**Task brief:**
Copy each line below in which the string "white" occurs.

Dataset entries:

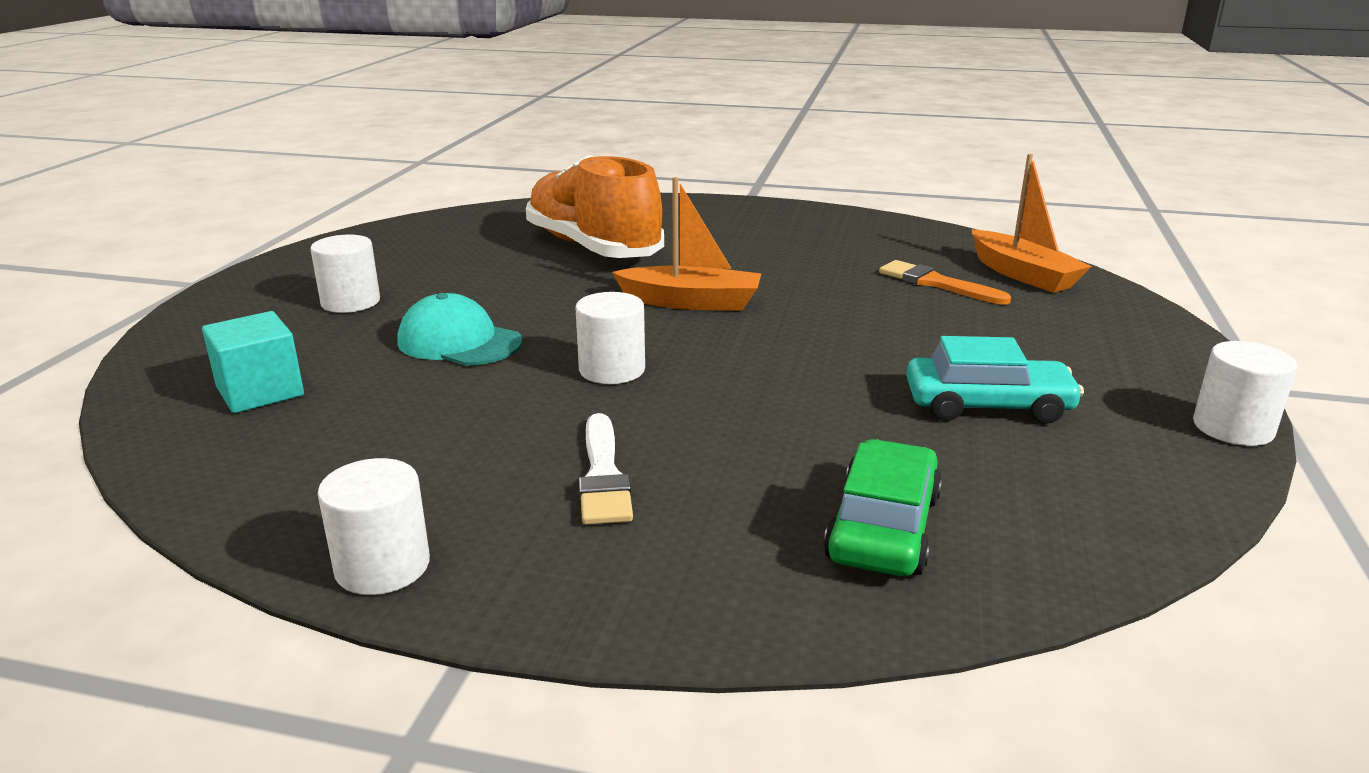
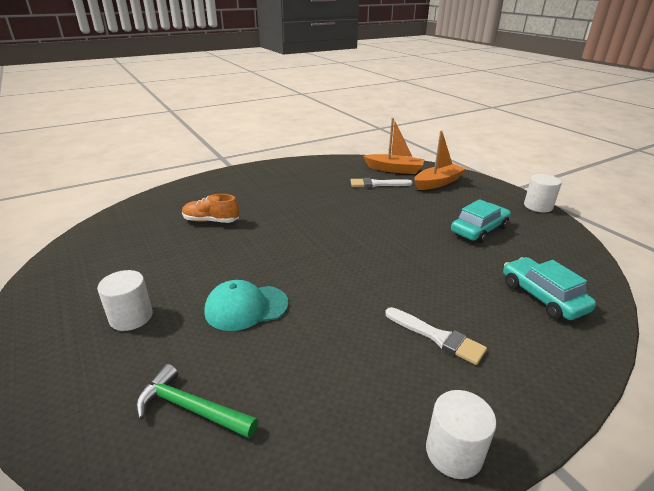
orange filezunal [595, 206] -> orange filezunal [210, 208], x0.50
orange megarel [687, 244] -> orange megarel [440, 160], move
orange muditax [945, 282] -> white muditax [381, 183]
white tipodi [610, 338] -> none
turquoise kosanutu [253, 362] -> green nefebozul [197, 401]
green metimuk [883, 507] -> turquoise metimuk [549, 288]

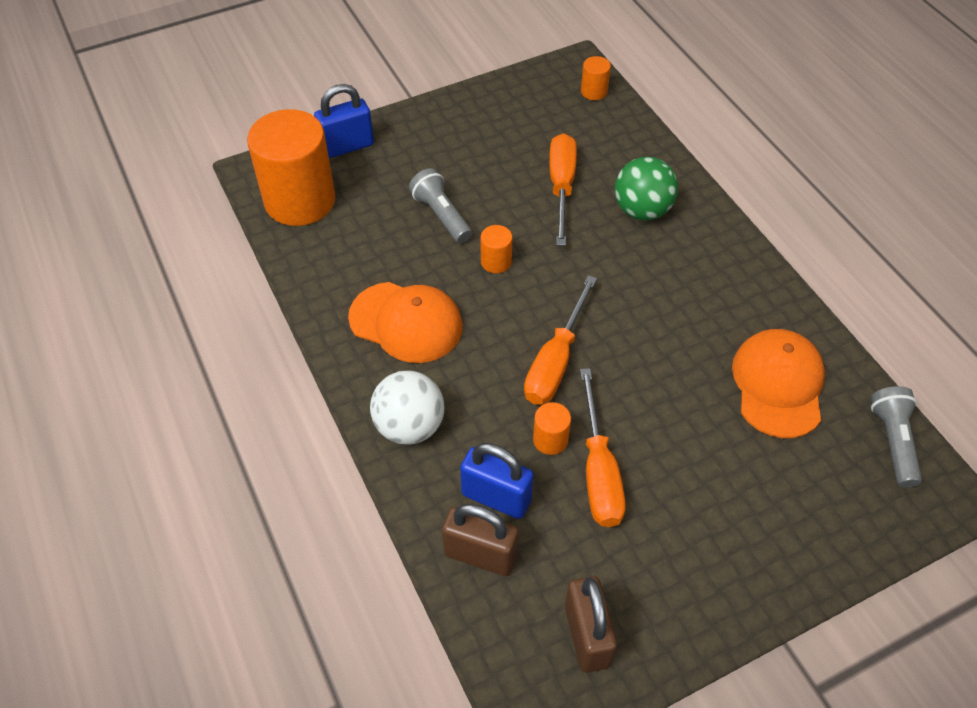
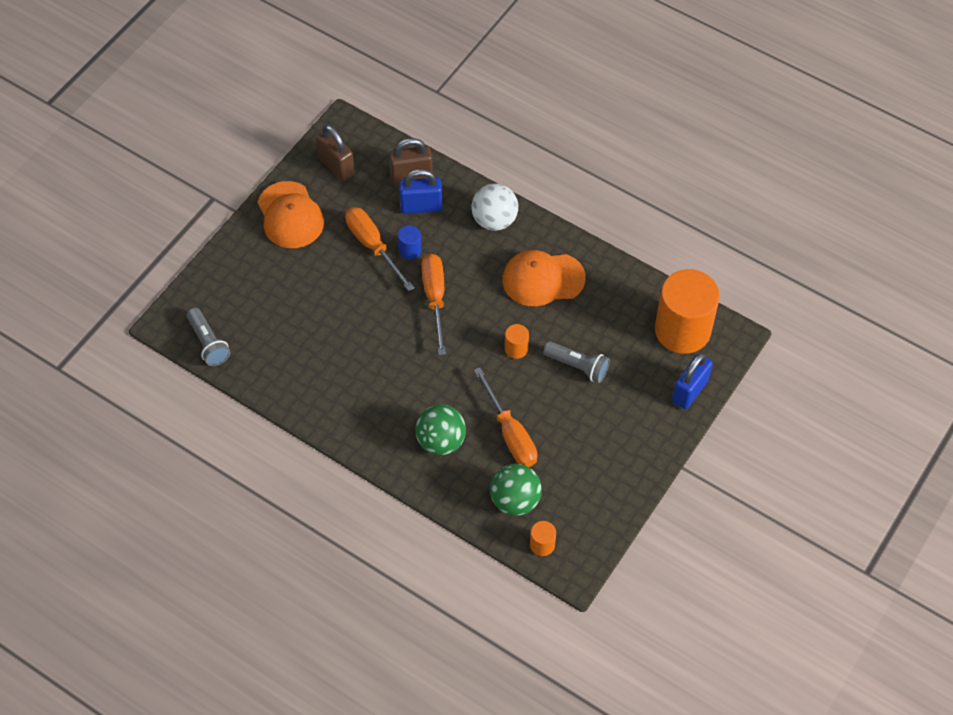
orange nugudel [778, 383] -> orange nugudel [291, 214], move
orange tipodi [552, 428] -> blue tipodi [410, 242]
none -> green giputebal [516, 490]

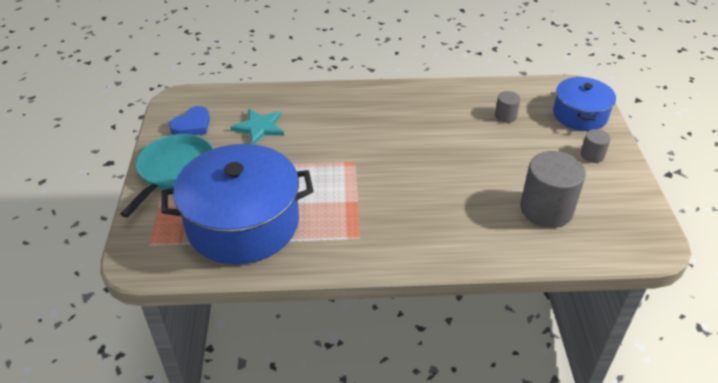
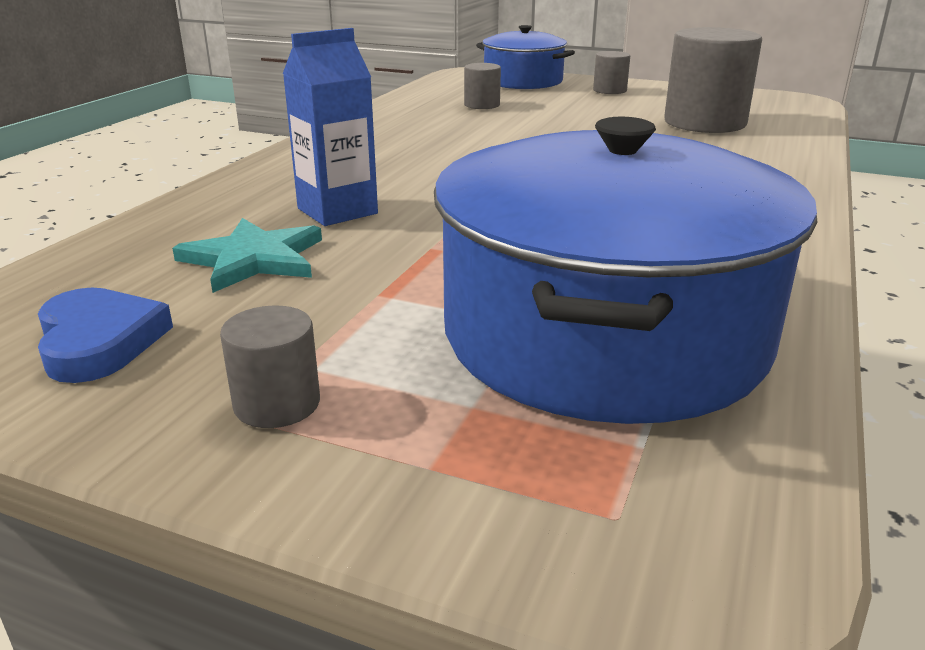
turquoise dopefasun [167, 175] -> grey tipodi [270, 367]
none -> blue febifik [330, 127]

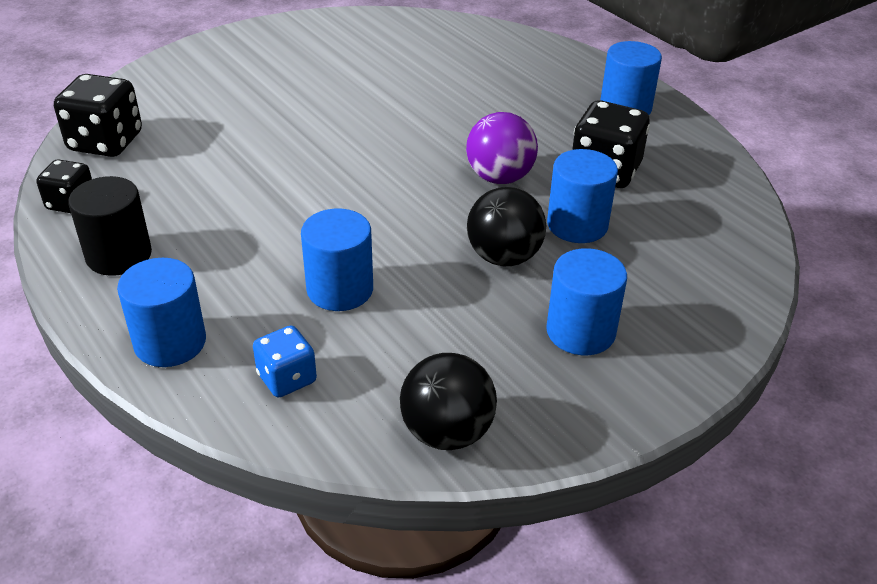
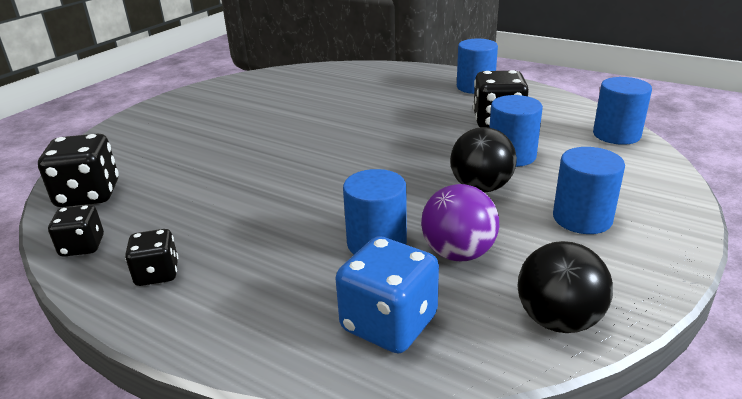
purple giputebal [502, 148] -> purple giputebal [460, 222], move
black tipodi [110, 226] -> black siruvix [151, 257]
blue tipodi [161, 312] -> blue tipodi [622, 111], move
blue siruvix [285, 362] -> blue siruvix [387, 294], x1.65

**Solution below:**
orange muditax [945, 282] -> white muditax [381, 183]
white tipodi [610, 338] -> none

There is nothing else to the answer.